Records for the exercise Start Marker
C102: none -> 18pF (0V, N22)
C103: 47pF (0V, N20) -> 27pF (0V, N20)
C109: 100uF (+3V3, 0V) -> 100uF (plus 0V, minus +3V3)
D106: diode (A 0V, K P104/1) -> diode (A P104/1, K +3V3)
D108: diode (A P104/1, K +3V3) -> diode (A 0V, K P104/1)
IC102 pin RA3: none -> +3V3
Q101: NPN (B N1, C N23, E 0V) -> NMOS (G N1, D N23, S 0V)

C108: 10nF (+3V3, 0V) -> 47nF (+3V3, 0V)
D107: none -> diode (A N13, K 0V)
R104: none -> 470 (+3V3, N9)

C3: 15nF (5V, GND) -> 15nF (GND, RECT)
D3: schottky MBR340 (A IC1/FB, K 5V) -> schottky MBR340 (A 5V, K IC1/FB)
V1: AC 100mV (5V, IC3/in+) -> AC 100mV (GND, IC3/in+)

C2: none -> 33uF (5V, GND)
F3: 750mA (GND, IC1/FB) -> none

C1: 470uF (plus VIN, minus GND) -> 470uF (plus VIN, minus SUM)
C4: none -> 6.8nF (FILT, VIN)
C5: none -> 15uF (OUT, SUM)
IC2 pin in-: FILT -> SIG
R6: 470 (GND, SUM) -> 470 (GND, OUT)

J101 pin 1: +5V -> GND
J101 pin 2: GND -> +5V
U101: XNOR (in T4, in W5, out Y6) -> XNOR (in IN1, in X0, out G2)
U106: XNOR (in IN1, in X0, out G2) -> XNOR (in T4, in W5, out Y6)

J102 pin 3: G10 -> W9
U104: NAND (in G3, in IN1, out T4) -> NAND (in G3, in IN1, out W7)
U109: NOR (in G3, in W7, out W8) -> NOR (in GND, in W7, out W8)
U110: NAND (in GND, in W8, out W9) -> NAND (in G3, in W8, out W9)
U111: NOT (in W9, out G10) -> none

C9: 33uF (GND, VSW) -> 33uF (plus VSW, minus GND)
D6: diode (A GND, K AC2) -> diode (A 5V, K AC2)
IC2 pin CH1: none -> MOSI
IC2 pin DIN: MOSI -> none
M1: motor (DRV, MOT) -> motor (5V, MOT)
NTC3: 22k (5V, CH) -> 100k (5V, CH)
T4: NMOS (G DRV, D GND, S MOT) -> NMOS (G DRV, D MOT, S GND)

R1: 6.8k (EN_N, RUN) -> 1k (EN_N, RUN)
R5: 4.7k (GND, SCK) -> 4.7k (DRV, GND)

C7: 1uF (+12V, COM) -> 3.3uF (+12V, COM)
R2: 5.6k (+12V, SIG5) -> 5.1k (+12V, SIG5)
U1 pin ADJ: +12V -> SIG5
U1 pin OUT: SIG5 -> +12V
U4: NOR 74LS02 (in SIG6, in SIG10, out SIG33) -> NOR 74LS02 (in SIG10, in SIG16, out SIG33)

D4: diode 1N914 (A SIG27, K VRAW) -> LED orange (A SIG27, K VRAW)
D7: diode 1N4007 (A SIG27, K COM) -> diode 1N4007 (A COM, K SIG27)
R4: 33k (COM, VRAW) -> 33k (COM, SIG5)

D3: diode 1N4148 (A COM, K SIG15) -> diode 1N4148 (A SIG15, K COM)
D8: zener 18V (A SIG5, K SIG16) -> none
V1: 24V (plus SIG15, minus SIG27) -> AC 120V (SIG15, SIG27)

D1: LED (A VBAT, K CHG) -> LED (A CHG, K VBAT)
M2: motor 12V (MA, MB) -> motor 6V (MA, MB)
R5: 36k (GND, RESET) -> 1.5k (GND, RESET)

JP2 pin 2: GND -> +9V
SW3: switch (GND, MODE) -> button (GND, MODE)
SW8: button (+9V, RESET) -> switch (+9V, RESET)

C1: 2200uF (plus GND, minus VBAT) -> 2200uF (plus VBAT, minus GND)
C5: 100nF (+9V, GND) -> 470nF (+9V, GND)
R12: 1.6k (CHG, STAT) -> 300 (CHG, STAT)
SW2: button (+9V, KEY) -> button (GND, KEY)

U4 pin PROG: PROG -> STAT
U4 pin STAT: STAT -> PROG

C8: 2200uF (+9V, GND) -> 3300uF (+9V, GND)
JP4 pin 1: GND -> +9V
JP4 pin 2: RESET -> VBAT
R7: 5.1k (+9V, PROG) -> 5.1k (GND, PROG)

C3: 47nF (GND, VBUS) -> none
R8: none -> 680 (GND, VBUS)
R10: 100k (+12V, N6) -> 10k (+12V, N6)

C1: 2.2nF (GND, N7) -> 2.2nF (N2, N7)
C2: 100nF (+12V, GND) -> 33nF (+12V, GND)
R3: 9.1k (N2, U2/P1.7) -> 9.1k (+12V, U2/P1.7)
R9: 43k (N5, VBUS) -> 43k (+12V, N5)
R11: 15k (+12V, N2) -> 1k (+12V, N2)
Records for the exercise End Marker
> **What is required**: Could you report all lines of the listing that hold "button"?

> **Result of the exercise**:
SW3: switch (GND, MODE) -> button (GND, MODE)
SW8: button (+9V, RESET) -> switch (+9V, RESET)
SW2: button (+9V, KEY) -> button (GND, KEY)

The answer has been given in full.